Stored data
= Beginning of Section =
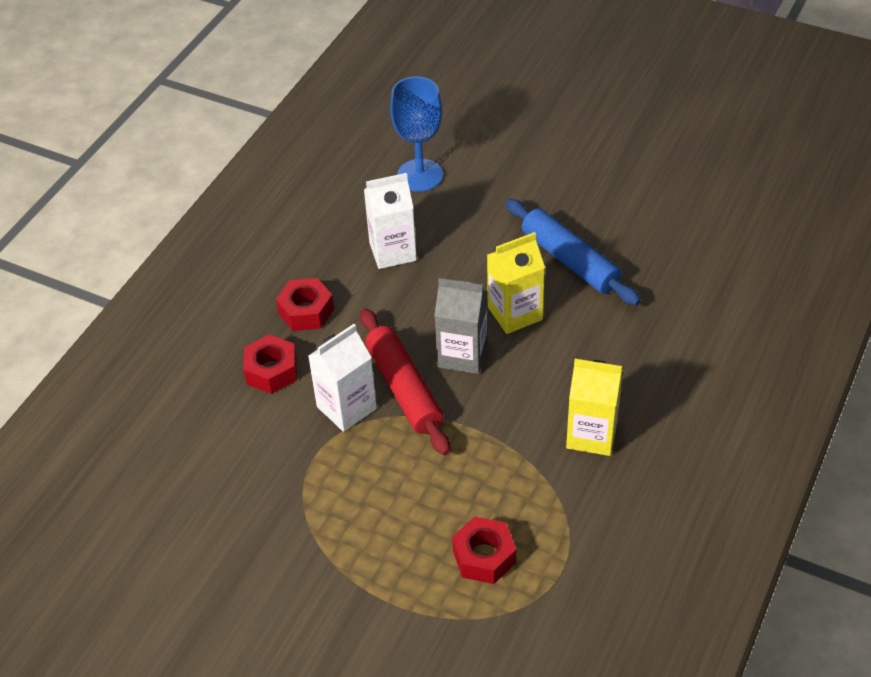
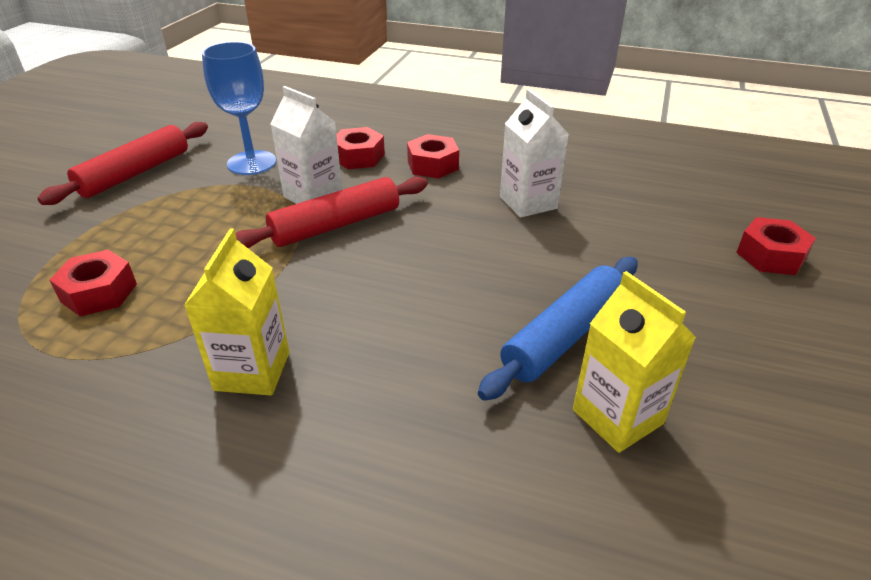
camera: 80 degrees right, 10 degrees down
(257, 577) = (135, 173): none -> red rolling pin
(420, 175) = (654, 209): blue goblet -> blue goblet (251, 163)
(462, 355) = (384, 258): grey carton -> none
(494, 132) = (770, 256): none -> red nut
(515, 313) = (455, 292): yellow carton -> yellow carton (617, 417)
= End of Section =
(What the task asks): Using the entries above, count the lines that have the string "none" in them. Answer with that number only.

(Your response): 3